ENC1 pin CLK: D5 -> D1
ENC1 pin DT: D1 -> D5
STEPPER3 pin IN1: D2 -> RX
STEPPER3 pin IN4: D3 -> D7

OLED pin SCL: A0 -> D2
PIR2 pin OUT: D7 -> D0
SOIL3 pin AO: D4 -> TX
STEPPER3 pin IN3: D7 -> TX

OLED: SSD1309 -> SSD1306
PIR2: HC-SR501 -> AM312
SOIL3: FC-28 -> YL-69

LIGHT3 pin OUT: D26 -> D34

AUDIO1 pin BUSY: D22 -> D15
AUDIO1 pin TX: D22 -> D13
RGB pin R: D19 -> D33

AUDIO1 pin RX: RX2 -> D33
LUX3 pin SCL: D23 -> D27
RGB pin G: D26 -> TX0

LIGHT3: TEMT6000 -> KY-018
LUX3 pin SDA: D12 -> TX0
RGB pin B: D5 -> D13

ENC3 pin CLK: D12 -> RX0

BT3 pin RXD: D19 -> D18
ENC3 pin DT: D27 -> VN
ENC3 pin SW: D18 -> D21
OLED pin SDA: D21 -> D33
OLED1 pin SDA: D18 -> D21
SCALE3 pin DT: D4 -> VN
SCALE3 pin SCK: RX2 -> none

### Work to complete
Every line from the one containing "AUDIO1 pin BUSY: D22 -> D15" through the last line of the entries should be output exactly; nothing else belongs in the reply.

### Result below
AUDIO1 pin BUSY: D22 -> D15
AUDIO1 pin TX: D22 -> D13
RGB pin R: D19 -> D33

AUDIO1 pin RX: RX2 -> D33
LUX3 pin SCL: D23 -> D27
RGB pin G: D26 -> TX0

LIGHT3: TEMT6000 -> KY-018
LUX3 pin SDA: D12 -> TX0
RGB pin B: D5 -> D13

ENC3 pin CLK: D12 -> RX0

BT3 pin RXD: D19 -> D18
ENC3 pin DT: D27 -> VN
ENC3 pin SW: D18 -> D21
OLED pin SDA: D21 -> D33
OLED1 pin SDA: D18 -> D21
SCALE3 pin DT: D4 -> VN
SCALE3 pin SCK: RX2 -> none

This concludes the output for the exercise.